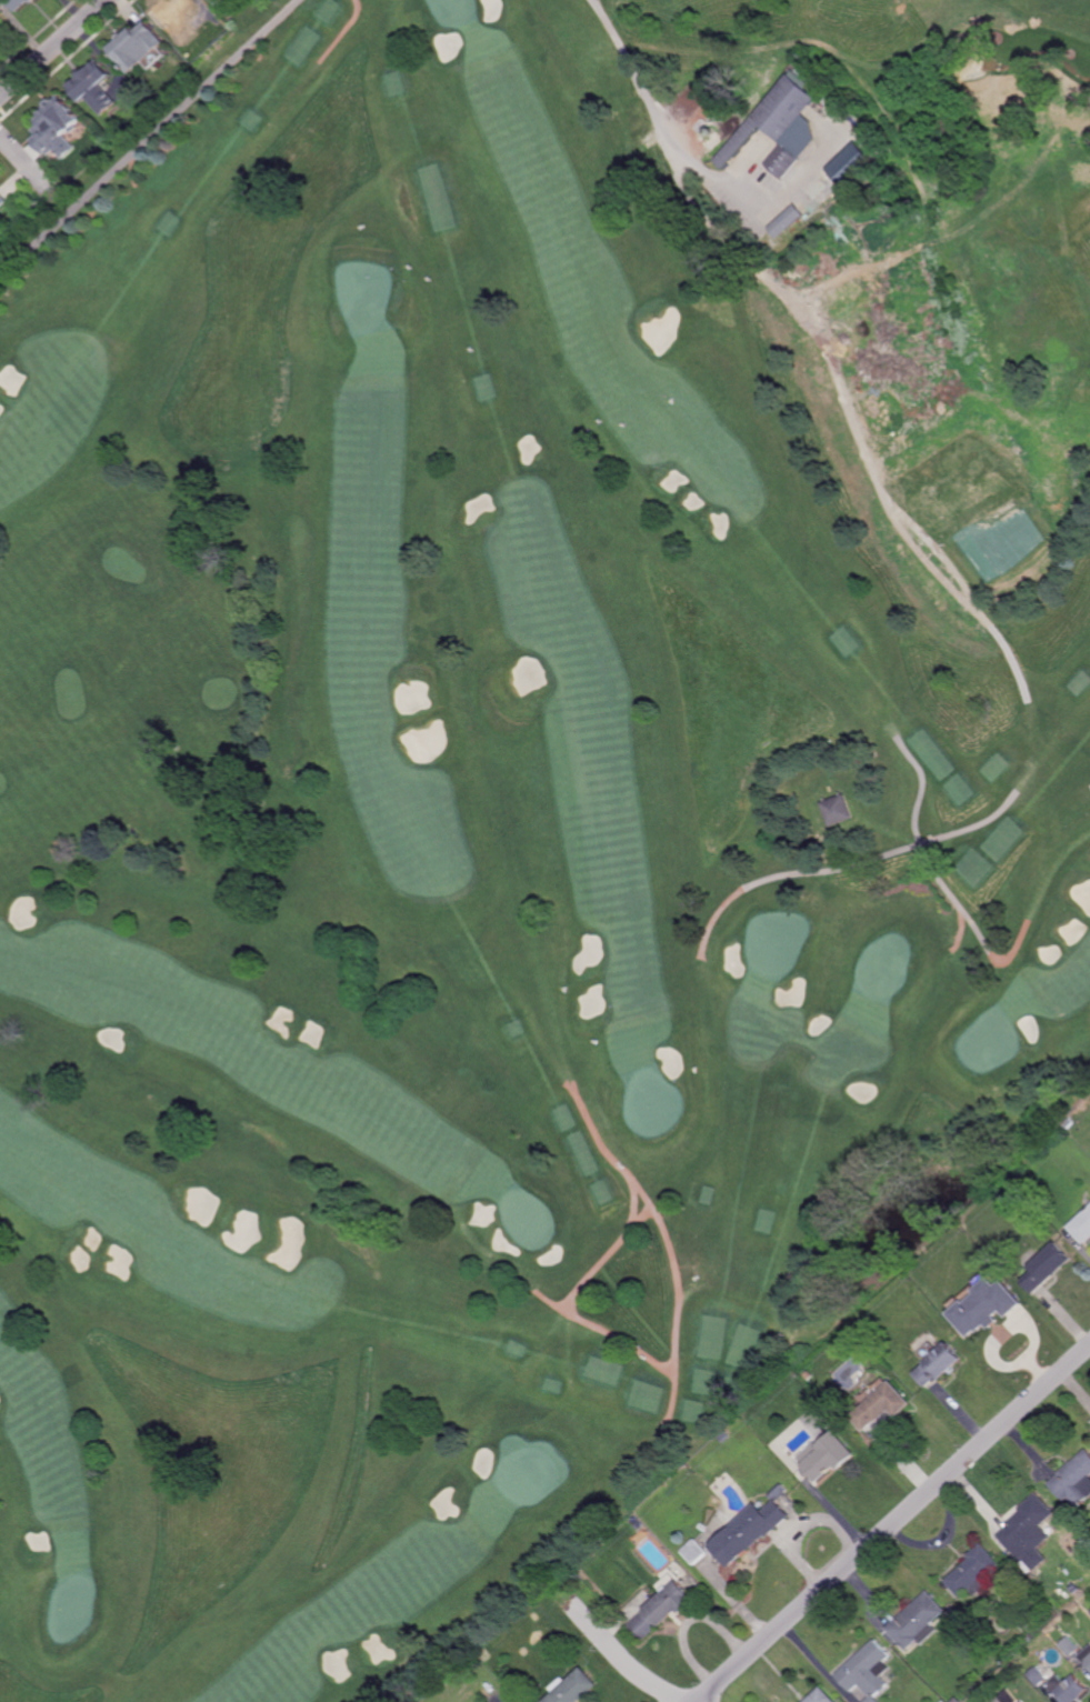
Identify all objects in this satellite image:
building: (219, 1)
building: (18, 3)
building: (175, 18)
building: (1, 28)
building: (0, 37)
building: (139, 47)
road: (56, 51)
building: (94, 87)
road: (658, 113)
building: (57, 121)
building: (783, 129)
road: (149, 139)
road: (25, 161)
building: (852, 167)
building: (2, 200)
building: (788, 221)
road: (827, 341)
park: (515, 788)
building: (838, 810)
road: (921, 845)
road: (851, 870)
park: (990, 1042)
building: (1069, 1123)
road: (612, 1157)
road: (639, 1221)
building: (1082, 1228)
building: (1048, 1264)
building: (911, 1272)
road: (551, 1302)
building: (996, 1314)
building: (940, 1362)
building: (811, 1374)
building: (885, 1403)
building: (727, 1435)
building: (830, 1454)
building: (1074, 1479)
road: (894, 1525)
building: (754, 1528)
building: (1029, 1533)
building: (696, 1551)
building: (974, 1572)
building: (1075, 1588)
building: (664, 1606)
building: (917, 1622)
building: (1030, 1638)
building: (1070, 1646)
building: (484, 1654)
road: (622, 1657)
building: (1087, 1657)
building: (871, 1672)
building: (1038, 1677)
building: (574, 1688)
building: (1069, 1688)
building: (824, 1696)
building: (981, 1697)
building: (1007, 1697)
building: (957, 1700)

# [Work required]
In the lines above, find the word "road" and copy every line it occurs in.

# [Output of the exercise]
road: (56, 51)
road: (658, 113)
road: (149, 139)
road: (25, 161)
road: (827, 341)
road: (921, 845)
road: (851, 870)
road: (612, 1157)
road: (639, 1221)
road: (551, 1302)
road: (894, 1525)
road: (622, 1657)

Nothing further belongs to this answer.